▶ Data to examine
--------

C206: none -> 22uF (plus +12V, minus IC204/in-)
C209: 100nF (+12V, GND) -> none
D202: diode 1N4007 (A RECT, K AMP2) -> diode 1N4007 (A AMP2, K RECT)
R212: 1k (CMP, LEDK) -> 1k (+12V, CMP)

--------

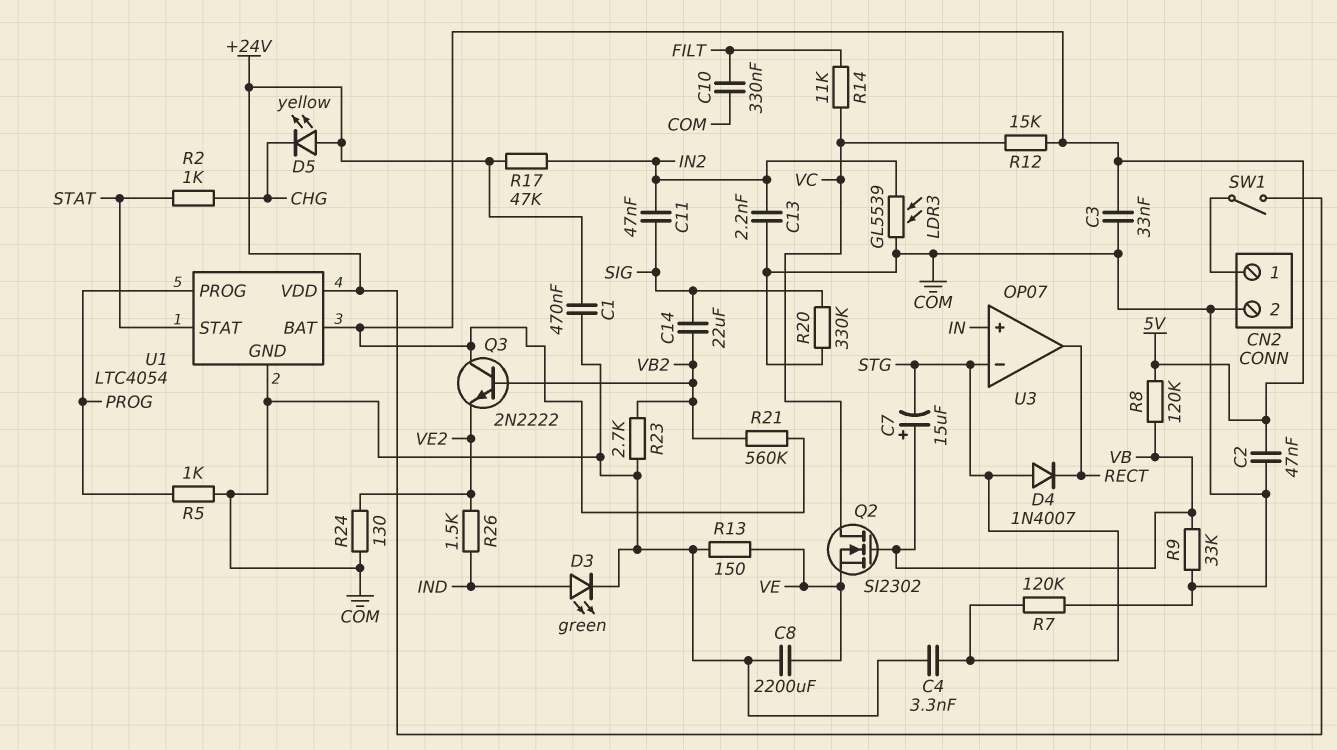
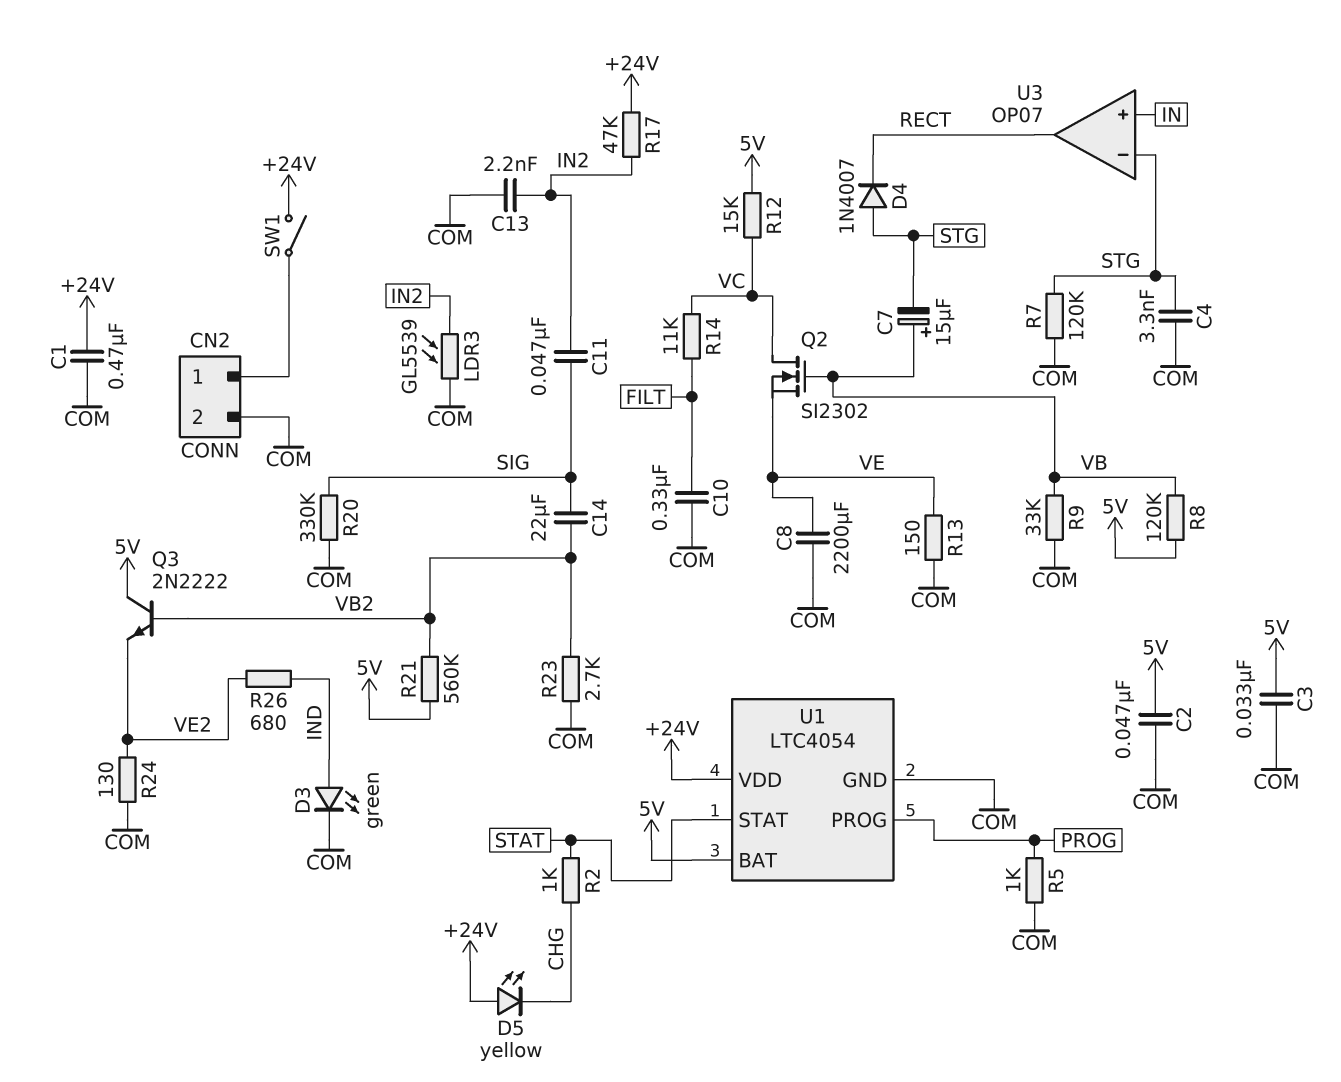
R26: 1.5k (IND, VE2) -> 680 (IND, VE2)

--------

▶ Exercise
Transcribe, exactly and without additions, the lines of the records above, beginning with the line that contains "D202: diode 1N4007" and ending with the line that contains "R212: 1k (CMP, LEDK) -> 1k (+12V, CMP)", both included.

▶ Reply to the exercise
D202: diode 1N4007 (A RECT, K AMP2) -> diode 1N4007 (A AMP2, K RECT)
R212: 1k (CMP, LEDK) -> 1k (+12V, CMP)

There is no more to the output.